── Entries provided

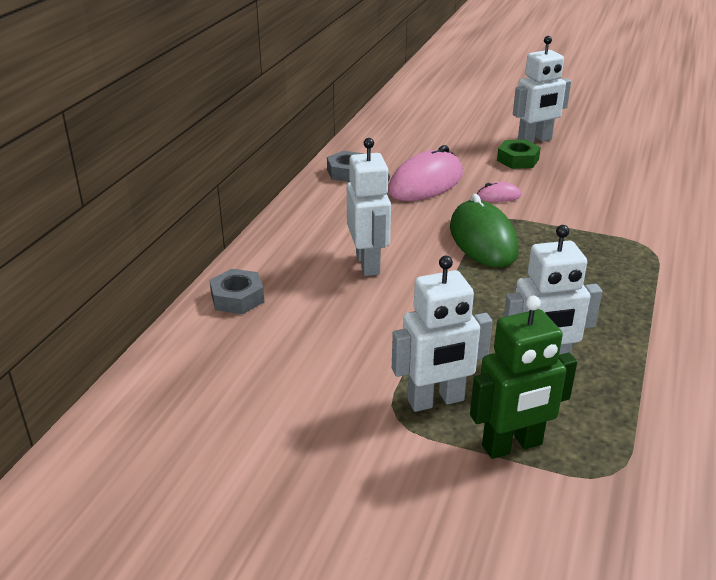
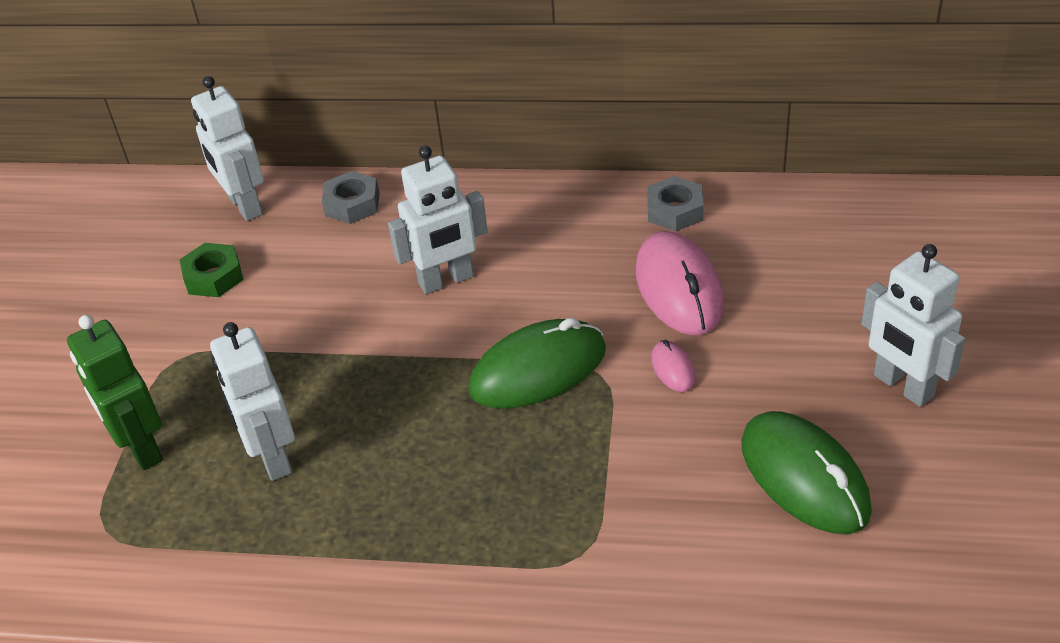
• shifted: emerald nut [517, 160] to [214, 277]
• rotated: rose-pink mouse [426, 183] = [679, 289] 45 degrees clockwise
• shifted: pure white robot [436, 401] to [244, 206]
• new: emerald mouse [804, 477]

────
── Entries provided

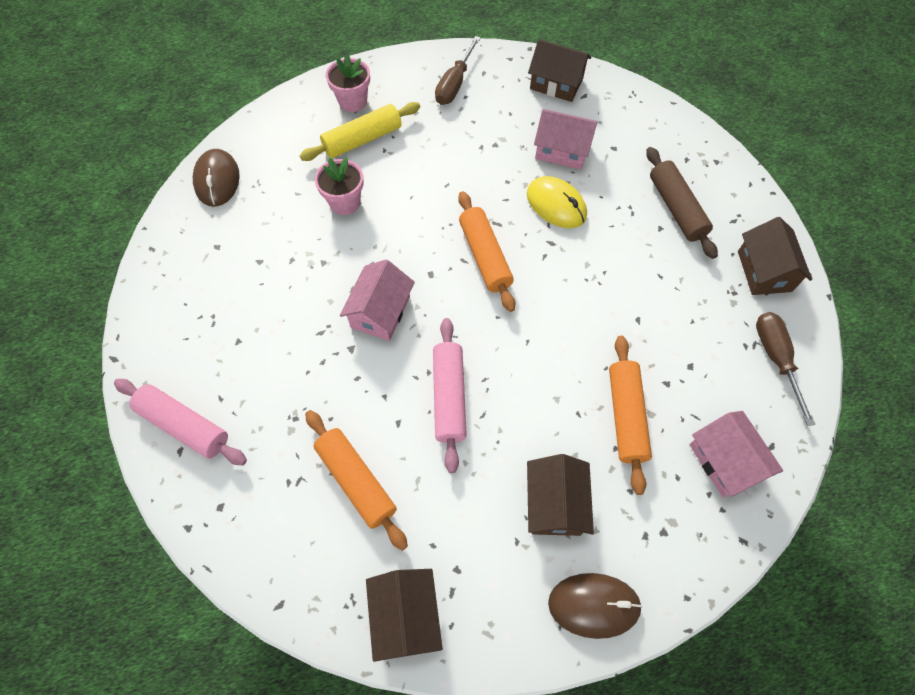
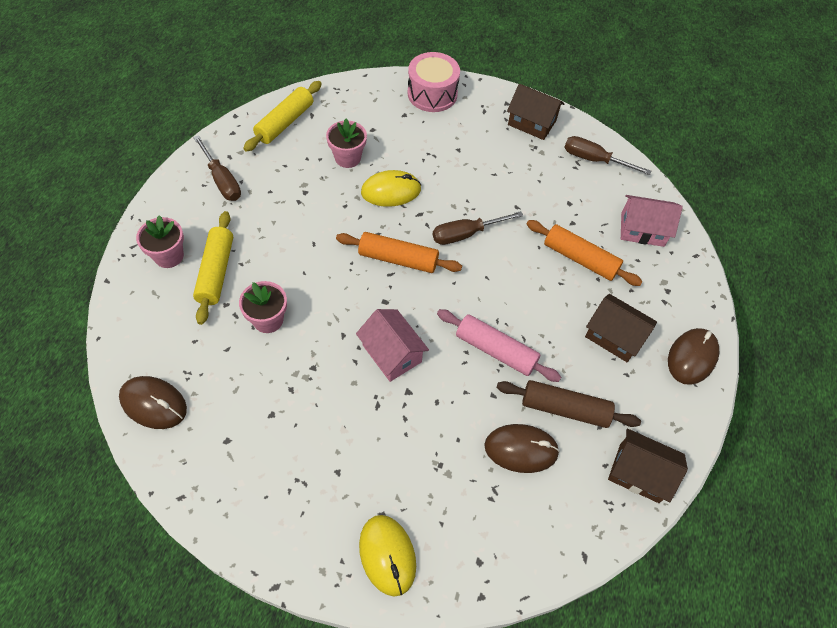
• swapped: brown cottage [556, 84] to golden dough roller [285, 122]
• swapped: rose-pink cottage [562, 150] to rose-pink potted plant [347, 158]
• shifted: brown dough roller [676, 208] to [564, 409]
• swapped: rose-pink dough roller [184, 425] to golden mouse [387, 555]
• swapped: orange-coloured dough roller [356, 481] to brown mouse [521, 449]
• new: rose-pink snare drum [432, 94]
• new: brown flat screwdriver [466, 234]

────

### Exercise
Take the records above and return, word for word, only the lines that fall from the line with "mouse [521, 449]" to the line with "screwdriver [466, 234]", both of them included.

### Task result
• swapped: orange-coloured dough roller [356, 481] to brown mouse [521, 449]
• new: rose-pink snare drum [432, 94]
• new: brown flat screwdriver [466, 234]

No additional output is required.